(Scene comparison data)
——————————

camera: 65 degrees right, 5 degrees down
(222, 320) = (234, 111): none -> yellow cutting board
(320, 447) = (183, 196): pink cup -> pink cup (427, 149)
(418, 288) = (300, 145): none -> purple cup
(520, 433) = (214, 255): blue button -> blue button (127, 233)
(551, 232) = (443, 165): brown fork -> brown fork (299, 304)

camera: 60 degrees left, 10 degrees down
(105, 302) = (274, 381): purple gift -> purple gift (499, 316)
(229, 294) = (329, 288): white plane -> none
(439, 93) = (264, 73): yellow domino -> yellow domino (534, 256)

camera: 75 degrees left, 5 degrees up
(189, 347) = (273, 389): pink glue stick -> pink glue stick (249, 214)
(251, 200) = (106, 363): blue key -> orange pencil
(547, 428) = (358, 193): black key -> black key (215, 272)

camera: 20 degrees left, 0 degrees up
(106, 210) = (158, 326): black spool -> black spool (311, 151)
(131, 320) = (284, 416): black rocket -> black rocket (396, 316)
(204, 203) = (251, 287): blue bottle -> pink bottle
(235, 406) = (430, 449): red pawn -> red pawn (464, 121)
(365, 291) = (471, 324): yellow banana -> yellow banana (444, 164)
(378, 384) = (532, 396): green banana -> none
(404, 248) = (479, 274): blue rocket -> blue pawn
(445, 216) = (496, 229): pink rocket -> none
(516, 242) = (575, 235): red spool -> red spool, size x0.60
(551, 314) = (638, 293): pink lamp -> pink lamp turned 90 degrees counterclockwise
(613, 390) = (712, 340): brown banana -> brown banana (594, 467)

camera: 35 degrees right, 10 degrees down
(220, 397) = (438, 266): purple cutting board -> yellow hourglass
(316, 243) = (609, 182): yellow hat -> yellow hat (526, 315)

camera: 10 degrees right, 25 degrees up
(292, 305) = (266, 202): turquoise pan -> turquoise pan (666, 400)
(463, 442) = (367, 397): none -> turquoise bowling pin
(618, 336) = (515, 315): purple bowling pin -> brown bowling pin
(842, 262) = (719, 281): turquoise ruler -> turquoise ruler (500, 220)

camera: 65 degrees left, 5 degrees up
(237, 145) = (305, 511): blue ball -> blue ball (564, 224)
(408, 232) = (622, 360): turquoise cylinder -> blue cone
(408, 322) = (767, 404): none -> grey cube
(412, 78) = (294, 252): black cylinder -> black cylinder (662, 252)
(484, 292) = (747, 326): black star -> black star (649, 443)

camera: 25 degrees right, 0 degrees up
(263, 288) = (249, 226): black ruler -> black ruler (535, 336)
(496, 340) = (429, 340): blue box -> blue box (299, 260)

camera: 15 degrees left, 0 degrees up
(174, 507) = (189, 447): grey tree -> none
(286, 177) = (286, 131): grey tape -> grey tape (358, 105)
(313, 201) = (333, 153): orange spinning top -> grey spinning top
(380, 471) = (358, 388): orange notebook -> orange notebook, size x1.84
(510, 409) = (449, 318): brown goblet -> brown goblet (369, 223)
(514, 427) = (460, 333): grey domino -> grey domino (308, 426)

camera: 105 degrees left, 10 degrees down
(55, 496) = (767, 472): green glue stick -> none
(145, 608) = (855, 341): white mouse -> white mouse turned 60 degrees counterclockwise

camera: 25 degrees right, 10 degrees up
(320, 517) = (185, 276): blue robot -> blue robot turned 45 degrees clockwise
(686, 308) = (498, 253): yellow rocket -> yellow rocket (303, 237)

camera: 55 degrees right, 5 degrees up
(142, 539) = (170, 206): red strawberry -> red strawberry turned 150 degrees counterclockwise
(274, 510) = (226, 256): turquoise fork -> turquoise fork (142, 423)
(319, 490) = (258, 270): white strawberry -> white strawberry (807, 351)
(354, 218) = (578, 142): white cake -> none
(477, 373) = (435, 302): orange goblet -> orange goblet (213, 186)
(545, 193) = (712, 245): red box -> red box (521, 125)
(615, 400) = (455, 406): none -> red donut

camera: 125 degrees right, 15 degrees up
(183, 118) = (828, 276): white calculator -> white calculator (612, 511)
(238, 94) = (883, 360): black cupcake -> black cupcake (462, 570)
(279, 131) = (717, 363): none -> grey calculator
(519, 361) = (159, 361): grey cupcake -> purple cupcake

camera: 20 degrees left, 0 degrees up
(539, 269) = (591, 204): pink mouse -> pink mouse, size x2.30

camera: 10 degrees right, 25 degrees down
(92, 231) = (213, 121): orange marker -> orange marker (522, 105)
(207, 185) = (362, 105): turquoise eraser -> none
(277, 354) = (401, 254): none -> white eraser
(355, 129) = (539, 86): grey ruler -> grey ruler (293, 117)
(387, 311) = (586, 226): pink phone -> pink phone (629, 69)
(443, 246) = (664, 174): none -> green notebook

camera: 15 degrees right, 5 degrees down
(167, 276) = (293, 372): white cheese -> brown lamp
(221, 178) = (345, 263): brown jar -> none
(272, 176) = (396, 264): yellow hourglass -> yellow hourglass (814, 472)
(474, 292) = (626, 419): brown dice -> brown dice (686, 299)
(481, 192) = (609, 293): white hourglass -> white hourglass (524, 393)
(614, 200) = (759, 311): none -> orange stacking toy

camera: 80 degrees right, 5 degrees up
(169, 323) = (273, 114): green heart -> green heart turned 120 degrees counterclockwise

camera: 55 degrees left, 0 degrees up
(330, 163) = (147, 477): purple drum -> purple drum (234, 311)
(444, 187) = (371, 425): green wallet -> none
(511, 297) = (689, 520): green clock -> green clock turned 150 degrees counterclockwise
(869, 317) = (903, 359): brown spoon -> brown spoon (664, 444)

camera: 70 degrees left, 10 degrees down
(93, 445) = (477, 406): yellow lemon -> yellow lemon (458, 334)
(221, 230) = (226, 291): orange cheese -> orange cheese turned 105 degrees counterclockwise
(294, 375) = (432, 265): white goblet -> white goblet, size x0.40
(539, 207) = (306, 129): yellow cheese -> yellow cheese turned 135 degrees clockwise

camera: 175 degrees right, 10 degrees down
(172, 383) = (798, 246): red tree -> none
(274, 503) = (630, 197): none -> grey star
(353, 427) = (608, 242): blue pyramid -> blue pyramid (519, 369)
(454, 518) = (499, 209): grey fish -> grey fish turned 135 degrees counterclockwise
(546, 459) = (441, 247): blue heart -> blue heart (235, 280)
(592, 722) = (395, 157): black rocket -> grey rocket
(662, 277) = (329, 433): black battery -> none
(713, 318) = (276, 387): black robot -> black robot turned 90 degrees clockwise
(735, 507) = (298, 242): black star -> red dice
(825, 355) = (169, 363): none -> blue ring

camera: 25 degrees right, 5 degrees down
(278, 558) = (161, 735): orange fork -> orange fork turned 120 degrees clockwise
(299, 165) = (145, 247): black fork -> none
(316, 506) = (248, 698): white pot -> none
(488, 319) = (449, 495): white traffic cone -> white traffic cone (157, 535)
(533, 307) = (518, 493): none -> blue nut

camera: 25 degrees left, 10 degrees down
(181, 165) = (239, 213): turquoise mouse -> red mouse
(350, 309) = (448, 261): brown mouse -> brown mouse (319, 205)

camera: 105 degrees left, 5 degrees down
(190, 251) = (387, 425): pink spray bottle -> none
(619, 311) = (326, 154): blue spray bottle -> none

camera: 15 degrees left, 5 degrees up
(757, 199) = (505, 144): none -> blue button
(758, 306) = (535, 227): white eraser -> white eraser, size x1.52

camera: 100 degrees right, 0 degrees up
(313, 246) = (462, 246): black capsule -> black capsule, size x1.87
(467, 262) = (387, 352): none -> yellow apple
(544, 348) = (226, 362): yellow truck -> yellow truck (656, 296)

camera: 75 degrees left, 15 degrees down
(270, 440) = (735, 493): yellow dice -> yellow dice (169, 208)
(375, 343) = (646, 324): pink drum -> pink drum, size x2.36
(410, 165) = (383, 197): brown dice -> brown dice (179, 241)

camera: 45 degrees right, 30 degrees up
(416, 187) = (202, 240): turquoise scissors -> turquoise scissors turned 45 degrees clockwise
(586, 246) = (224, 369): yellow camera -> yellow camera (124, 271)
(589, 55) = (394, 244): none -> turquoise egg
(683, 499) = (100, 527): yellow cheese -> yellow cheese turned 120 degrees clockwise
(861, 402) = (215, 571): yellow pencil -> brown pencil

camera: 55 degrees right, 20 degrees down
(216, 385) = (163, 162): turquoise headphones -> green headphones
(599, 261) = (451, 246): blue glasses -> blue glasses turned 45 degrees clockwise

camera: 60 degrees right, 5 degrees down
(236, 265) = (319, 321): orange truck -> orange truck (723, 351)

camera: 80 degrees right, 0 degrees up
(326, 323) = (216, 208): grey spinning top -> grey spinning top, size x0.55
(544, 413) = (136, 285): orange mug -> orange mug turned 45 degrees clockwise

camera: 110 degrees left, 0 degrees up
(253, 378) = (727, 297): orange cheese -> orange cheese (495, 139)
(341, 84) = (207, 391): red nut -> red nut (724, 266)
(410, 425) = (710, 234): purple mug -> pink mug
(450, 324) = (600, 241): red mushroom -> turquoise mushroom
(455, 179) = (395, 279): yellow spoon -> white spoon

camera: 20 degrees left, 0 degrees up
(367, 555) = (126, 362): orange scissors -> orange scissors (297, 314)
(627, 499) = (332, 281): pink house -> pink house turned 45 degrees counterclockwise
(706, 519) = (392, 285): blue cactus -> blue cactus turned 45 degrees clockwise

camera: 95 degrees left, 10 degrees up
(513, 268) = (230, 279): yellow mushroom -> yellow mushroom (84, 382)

——————————

### Goal of the exercise
Please give the number of lines in the data above that contain the word "cupcake", with nothing else.

### Reply
2